* [Directions] Would you restate the entries below word for word, starting at the first line and ending with the one that has "(284, 116) = (264, 152): none"?

(Object change listings)
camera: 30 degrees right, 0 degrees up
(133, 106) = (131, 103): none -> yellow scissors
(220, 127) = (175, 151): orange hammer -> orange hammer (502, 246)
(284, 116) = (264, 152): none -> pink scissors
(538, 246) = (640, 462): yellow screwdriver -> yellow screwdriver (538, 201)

* [Your response]
camera: 30 degrees right, 0 degrees up
(133, 106) = (131, 103): none -> yellow scissors
(220, 127) = (175, 151): orange hammer -> orange hammer (502, 246)
(284, 116) = (264, 152): none -> pink scissors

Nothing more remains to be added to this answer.